Records shown Start Marker

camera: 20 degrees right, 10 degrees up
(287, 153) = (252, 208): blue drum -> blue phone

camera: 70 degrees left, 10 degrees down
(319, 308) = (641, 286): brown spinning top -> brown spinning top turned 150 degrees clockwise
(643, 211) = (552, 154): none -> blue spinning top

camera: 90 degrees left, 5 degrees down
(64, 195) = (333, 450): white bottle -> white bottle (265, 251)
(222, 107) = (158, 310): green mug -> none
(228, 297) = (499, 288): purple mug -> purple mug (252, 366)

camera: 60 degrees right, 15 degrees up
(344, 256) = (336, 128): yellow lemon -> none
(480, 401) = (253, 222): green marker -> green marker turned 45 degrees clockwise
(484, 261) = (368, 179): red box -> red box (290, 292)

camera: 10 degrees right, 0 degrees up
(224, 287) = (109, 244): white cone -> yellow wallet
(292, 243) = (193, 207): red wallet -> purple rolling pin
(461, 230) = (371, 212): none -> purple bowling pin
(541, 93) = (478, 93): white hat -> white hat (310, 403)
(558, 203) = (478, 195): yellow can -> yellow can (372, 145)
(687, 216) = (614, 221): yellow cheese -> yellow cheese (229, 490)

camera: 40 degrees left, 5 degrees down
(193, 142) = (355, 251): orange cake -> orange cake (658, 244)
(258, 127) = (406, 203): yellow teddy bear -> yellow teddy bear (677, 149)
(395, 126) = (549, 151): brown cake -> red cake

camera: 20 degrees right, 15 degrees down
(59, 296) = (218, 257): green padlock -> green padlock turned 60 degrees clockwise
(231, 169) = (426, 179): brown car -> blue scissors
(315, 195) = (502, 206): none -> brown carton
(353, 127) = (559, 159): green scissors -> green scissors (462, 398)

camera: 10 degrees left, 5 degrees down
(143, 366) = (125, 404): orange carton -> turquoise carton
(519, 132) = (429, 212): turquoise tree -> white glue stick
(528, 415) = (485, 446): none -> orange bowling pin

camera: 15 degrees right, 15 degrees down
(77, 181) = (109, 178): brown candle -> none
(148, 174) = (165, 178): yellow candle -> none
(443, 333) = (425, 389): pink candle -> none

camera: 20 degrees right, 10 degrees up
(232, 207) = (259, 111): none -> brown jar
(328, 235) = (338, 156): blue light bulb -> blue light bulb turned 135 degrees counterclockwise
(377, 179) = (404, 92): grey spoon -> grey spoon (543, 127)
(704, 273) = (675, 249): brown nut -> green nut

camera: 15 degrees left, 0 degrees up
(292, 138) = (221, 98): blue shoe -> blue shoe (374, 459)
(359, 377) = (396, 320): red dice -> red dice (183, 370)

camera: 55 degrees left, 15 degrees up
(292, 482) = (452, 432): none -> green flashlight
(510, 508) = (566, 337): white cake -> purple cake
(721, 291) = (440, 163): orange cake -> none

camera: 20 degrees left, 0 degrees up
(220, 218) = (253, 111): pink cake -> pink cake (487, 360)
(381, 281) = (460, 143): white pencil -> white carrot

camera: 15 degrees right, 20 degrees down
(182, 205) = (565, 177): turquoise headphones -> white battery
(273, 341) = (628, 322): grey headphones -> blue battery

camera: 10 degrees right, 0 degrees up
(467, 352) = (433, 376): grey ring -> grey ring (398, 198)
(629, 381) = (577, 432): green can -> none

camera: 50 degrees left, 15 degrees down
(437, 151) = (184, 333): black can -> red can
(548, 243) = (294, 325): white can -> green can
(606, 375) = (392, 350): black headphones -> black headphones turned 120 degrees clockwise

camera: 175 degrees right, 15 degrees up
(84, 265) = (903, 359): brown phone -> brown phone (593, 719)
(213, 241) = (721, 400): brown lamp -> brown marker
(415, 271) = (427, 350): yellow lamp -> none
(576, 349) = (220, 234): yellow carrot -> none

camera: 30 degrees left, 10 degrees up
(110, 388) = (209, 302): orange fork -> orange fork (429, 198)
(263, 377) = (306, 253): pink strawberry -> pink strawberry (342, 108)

Records shown End Marker

• **Your assignment**
Lines to set down from above: the line with "(528, 415) = (485, 446): none", the line with "(510, 508) = (566, 337): white", and every line between, each exactly as written.

• **Expected answer**
(528, 415) = (485, 446): none -> orange bowling pin

camera: 15 degrees right, 15 degrees down
(77, 181) = (109, 178): brown candle -> none
(148, 174) = (165, 178): yellow candle -> none
(443, 333) = (425, 389): pink candle -> none

camera: 20 degrees right, 10 degrees up
(232, 207) = (259, 111): none -> brown jar
(328, 235) = (338, 156): blue light bulb -> blue light bulb turned 135 degrees counterclockwise
(377, 179) = (404, 92): grey spoon -> grey spoon (543, 127)
(704, 273) = (675, 249): brown nut -> green nut

camera: 15 degrees left, 0 degrees up
(292, 138) = (221, 98): blue shoe -> blue shoe (374, 459)
(359, 377) = (396, 320): red dice -> red dice (183, 370)

camera: 55 degrees left, 15 degrees up
(292, 482) = (452, 432): none -> green flashlight
(510, 508) = (566, 337): white cake -> purple cake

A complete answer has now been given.